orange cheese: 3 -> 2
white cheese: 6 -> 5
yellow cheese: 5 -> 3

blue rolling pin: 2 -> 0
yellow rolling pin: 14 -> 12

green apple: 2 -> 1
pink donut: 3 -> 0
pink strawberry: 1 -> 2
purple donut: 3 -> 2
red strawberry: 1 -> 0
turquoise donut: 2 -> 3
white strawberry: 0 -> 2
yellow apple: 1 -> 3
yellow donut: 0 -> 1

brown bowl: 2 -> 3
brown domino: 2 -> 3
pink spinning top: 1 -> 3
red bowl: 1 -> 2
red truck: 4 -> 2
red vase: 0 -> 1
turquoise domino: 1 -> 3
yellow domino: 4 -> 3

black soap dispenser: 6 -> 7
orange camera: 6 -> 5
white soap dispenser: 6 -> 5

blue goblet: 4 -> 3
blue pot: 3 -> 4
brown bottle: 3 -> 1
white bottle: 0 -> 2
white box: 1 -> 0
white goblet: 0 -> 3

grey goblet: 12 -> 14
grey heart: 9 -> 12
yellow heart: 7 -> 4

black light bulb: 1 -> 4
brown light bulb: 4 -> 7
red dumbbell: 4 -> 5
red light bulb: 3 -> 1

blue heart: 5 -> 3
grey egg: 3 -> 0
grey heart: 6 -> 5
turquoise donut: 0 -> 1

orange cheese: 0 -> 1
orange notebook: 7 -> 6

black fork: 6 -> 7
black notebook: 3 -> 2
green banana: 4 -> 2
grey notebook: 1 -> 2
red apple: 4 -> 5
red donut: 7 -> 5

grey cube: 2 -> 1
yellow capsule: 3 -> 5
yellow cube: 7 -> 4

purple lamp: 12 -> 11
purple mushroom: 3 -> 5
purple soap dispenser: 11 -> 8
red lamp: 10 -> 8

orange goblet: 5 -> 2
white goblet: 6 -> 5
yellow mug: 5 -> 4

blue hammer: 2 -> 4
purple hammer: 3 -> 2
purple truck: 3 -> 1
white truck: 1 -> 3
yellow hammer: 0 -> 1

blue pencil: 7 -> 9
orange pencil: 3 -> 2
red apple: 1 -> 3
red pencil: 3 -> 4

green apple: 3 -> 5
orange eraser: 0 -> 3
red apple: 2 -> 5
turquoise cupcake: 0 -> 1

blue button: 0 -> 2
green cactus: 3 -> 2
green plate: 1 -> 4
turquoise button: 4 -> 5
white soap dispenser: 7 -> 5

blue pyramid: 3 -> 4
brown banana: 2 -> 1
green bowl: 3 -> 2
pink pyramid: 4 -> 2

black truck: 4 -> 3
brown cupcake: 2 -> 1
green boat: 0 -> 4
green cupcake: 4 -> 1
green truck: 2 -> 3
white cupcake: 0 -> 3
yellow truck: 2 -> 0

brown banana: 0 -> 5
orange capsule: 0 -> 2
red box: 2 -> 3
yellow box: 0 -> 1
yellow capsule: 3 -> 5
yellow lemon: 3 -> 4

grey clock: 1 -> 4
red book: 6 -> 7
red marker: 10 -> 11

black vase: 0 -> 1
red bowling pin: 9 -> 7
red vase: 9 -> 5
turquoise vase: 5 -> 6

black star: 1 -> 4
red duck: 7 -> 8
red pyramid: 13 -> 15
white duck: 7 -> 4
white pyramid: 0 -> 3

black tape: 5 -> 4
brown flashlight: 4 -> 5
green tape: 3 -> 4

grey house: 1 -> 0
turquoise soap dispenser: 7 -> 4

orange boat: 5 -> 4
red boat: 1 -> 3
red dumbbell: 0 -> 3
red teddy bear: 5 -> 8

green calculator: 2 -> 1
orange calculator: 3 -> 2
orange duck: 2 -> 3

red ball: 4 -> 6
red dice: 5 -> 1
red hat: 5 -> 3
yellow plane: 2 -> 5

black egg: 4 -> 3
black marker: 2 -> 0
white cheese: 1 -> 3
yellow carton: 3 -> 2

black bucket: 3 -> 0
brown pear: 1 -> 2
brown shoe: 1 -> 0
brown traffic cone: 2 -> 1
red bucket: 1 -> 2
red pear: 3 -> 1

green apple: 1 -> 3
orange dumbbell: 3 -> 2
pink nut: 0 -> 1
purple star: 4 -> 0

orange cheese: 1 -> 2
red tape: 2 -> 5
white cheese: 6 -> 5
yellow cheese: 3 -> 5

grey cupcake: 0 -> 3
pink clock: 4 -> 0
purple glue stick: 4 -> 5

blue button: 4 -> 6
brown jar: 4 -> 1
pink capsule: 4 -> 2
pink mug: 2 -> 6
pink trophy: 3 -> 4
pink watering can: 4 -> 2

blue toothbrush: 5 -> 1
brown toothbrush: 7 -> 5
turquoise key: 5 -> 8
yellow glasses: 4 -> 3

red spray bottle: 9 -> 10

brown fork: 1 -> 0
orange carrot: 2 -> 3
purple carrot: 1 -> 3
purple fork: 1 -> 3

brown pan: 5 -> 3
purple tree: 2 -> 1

* * * * * * *

Can you repeat, word for word, every line above from the one containing "orange eraser: 0 -> 3" down to the one containing "purple fork: 1 -> 3", including both?

Reply ::
orange eraser: 0 -> 3
red apple: 2 -> 5
turquoise cupcake: 0 -> 1

blue button: 0 -> 2
green cactus: 3 -> 2
green plate: 1 -> 4
turquoise button: 4 -> 5
white soap dispenser: 7 -> 5

blue pyramid: 3 -> 4
brown banana: 2 -> 1
green bowl: 3 -> 2
pink pyramid: 4 -> 2

black truck: 4 -> 3
brown cupcake: 2 -> 1
green boat: 0 -> 4
green cupcake: 4 -> 1
green truck: 2 -> 3
white cupcake: 0 -> 3
yellow truck: 2 -> 0

brown banana: 0 -> 5
orange capsule: 0 -> 2
red box: 2 -> 3
yellow box: 0 -> 1
yellow capsule: 3 -> 5
yellow lemon: 3 -> 4

grey clock: 1 -> 4
red book: 6 -> 7
red marker: 10 -> 11

black vase: 0 -> 1
red bowling pin: 9 -> 7
red vase: 9 -> 5
turquoise vase: 5 -> 6

black star: 1 -> 4
red duck: 7 -> 8
red pyramid: 13 -> 15
white duck: 7 -> 4
white pyramid: 0 -> 3

black tape: 5 -> 4
brown flashlight: 4 -> 5
green tape: 3 -> 4

grey house: 1 -> 0
turquoise soap dispenser: 7 -> 4

orange boat: 5 -> 4
red boat: 1 -> 3
red dumbbell: 0 -> 3
red teddy bear: 5 -> 8

green calculator: 2 -> 1
orange calculator: 3 -> 2
orange duck: 2 -> 3

red ball: 4 -> 6
red dice: 5 -> 1
red hat: 5 -> 3
yellow plane: 2 -> 5

black egg: 4 -> 3
black marker: 2 -> 0
white cheese: 1 -> 3
yellow carton: 3 -> 2

black bucket: 3 -> 0
brown pear: 1 -> 2
brown shoe: 1 -> 0
brown traffic cone: 2 -> 1
red bucket: 1 -> 2
red pear: 3 -> 1

green apple: 1 -> 3
orange dumbbell: 3 -> 2
pink nut: 0 -> 1
purple star: 4 -> 0

orange cheese: 1 -> 2
red tape: 2 -> 5
white cheese: 6 -> 5
yellow cheese: 3 -> 5

grey cupcake: 0 -> 3
pink clock: 4 -> 0
purple glue stick: 4 -> 5

blue button: 4 -> 6
brown jar: 4 -> 1
pink capsule: 4 -> 2
pink mug: 2 -> 6
pink trophy: 3 -> 4
pink watering can: 4 -> 2

blue toothbrush: 5 -> 1
brown toothbrush: 7 -> 5
turquoise key: 5 -> 8
yellow glasses: 4 -> 3

red spray bottle: 9 -> 10

brown fork: 1 -> 0
orange carrot: 2 -> 3
purple carrot: 1 -> 3
purple fork: 1 -> 3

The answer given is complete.